(Stored records)
□ □ □ □ □ □ □
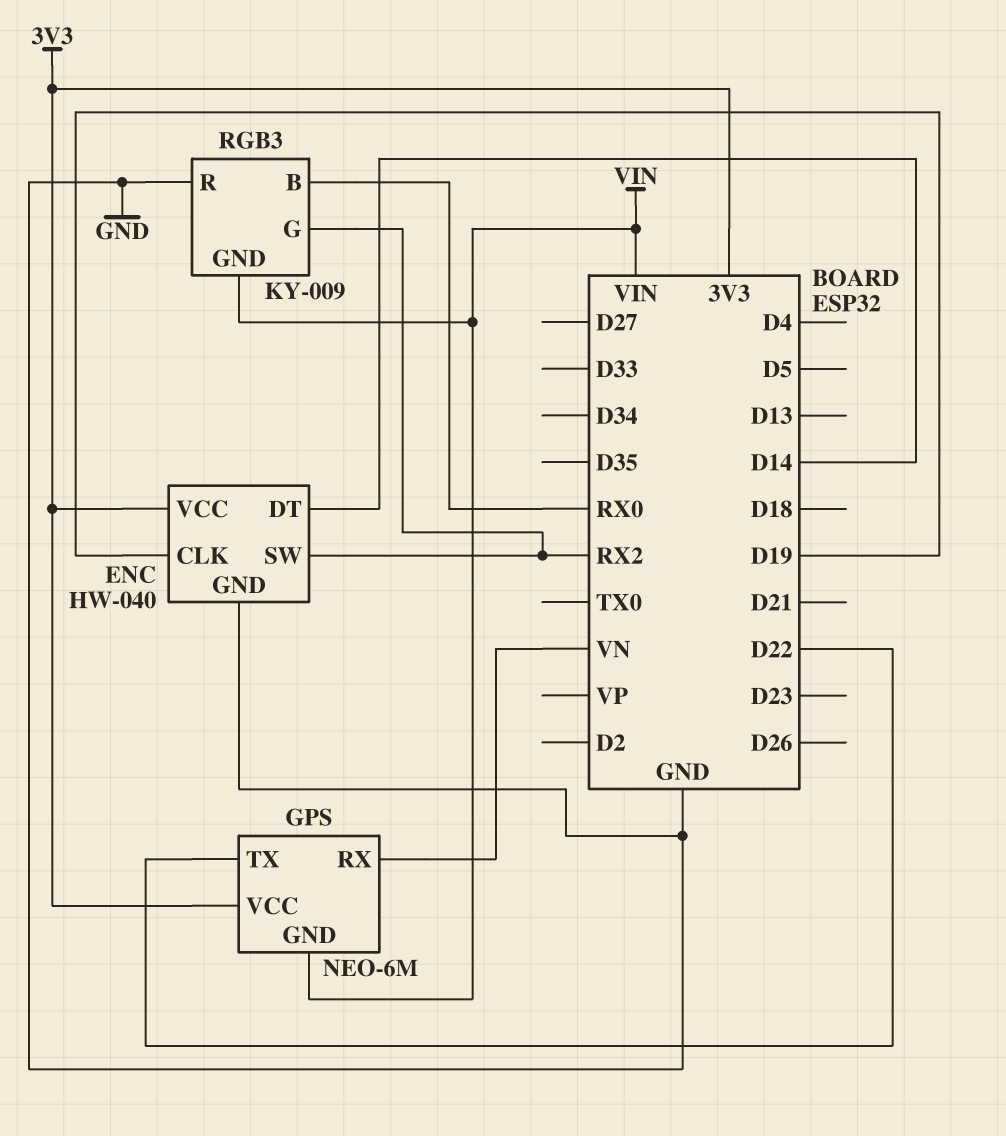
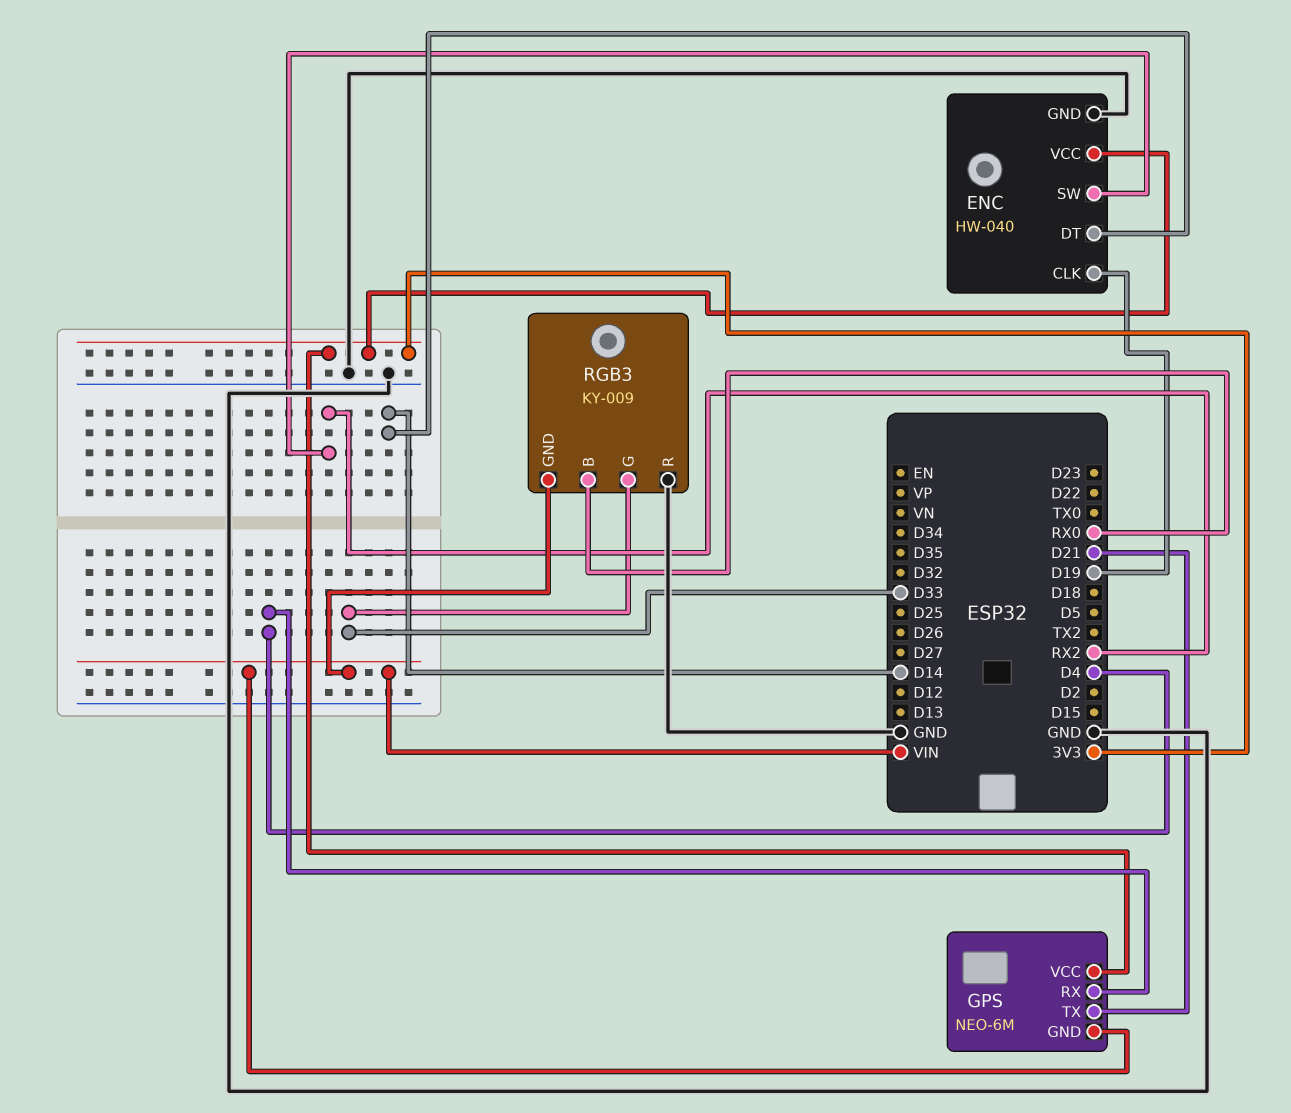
GPS pin RX: VN -> D4
GPS pin TX: D22 -> D21
RGB3 pin G: RX2 -> D33

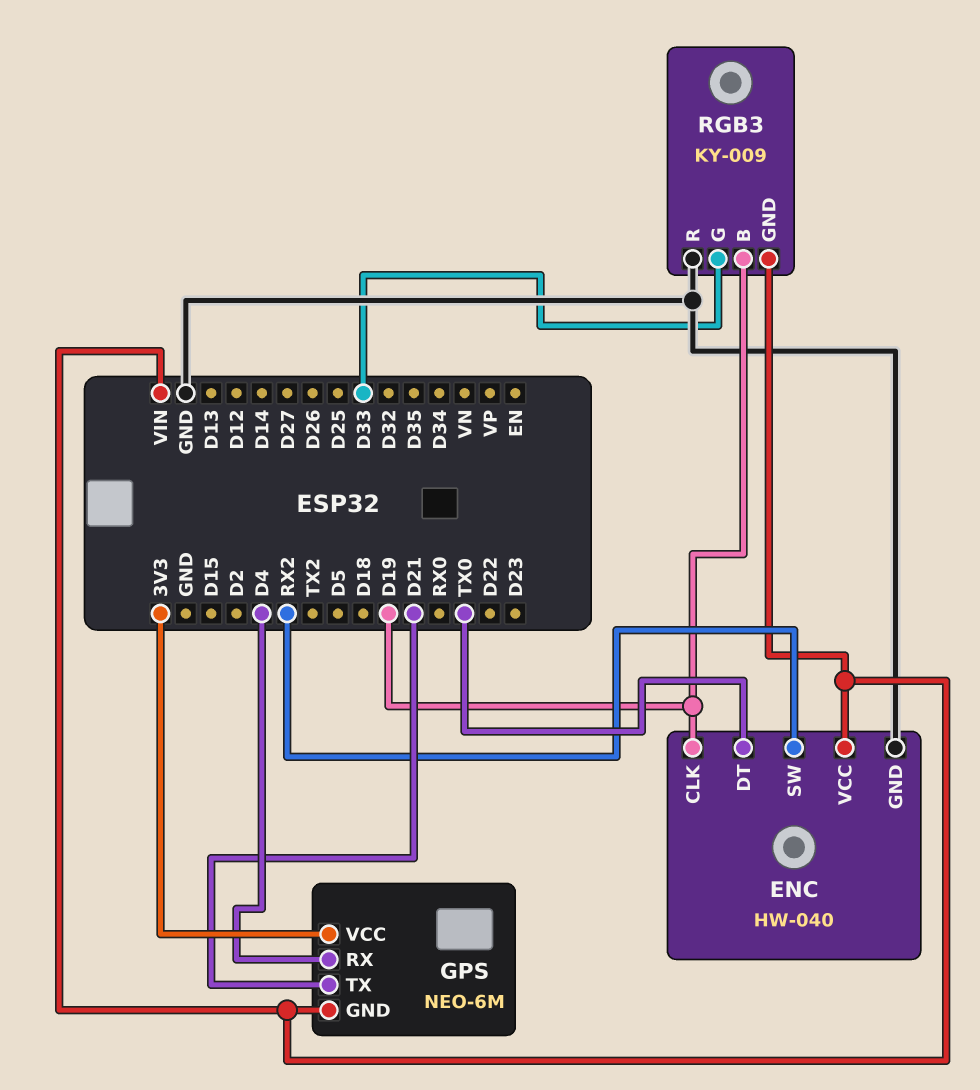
ENC pin DT: D14 -> TX0
ENC pin VCC: 3V3 -> VIN
RGB3 pin B: RX0 -> D19

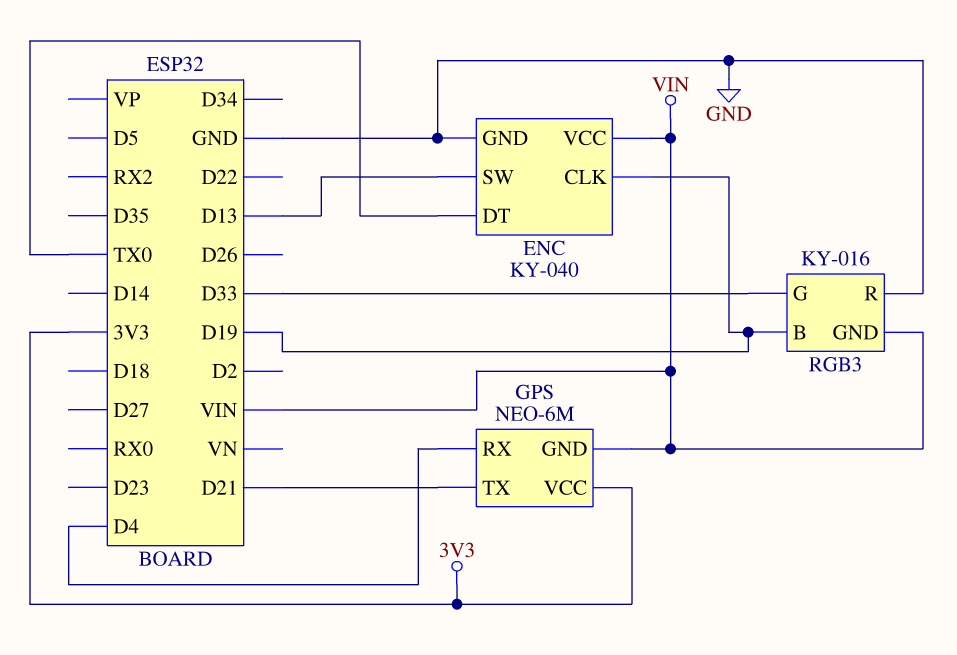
ENC: HW-040 -> KY-040
ENC pin SW: RX2 -> D13
RGB3: KY-009 -> KY-016

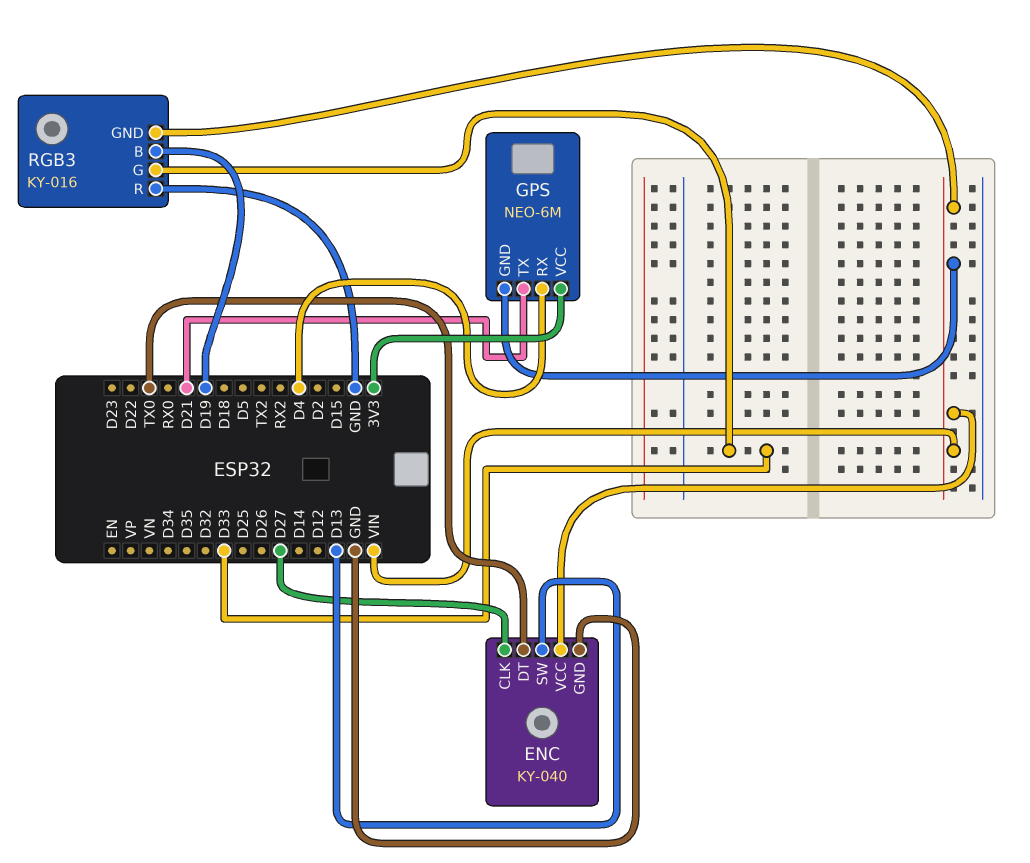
ENC pin CLK: D19 -> D27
□ □ □ □ □ □ □
* _Work instruction_
Quote all of the entries word for word, omitting any pictures.

* _Task result_
GPS pin RX: VN -> D4
GPS pin TX: D22 -> D21
RGB3 pin G: RX2 -> D33

ENC pin DT: D14 -> TX0
ENC pin VCC: 3V3 -> VIN
RGB3 pin B: RX0 -> D19

ENC: HW-040 -> KY-040
ENC pin SW: RX2 -> D13
RGB3: KY-009 -> KY-016

ENC pin CLK: D19 -> D27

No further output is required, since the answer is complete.